### DATA FOR THIS EXERCISE
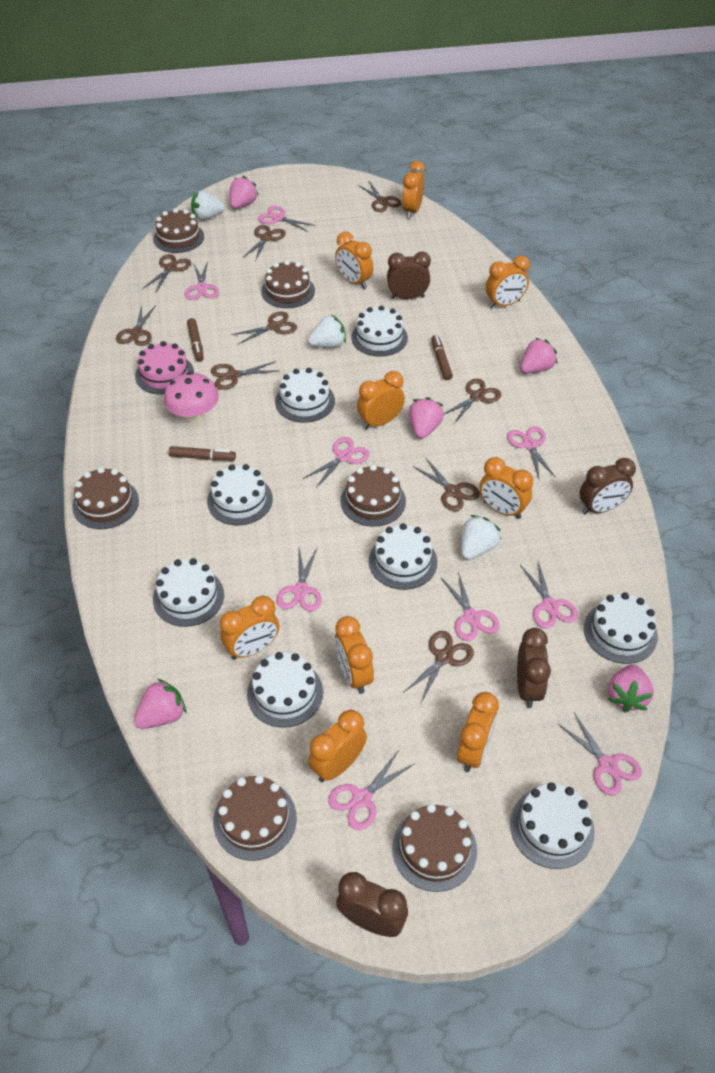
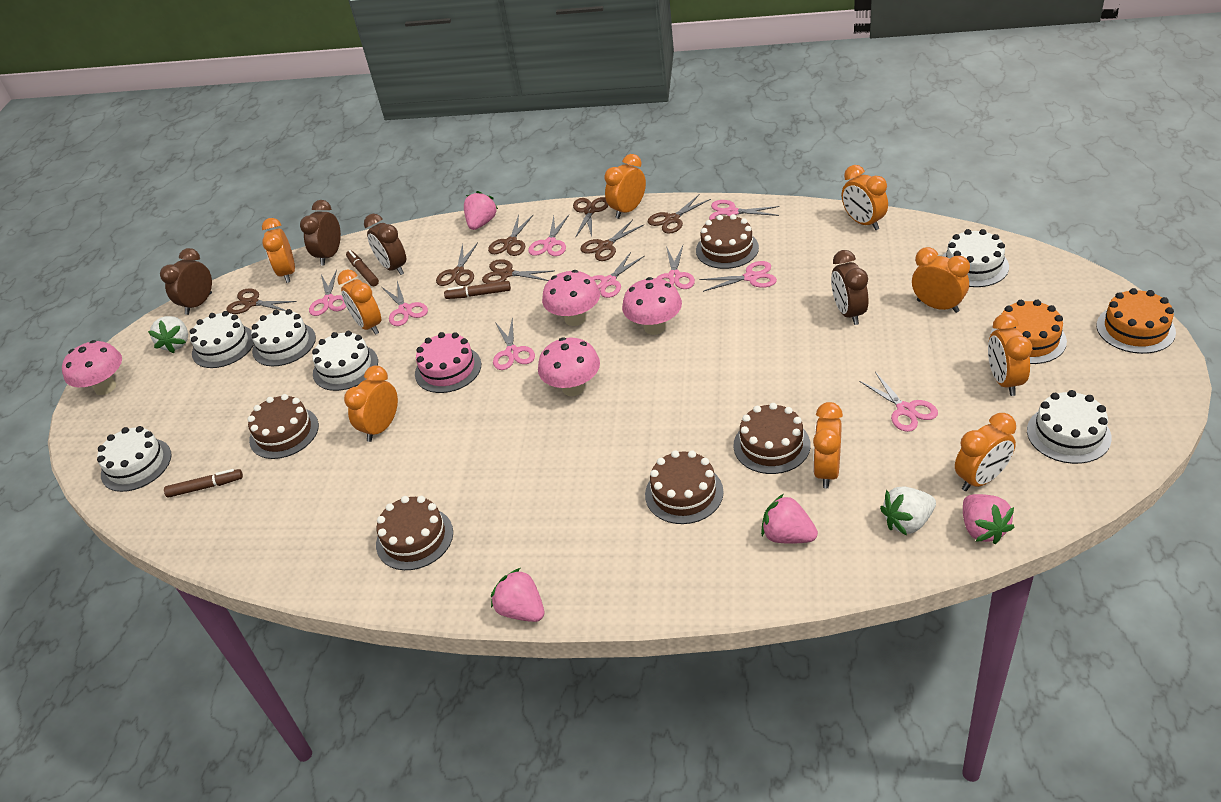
brown cake: 6 -> 5
brown scissors: 9 -> 7
orange cake: 0 -> 2
pink mushroom: 1 -> 4
pink strawberry: 5 -> 4
white cake: 8 -> 6
white strawberry: 3 -> 2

### PROBLEM TO SOLVE
Only these lines should appear in the reply: the one containing "pink mushroom: 1 -> 4", the last line of the data, and all lines between them, each copied exactly.

### EXERCISE RESULT
pink mushroom: 1 -> 4
pink strawberry: 5 -> 4
white cake: 8 -> 6
white strawberry: 3 -> 2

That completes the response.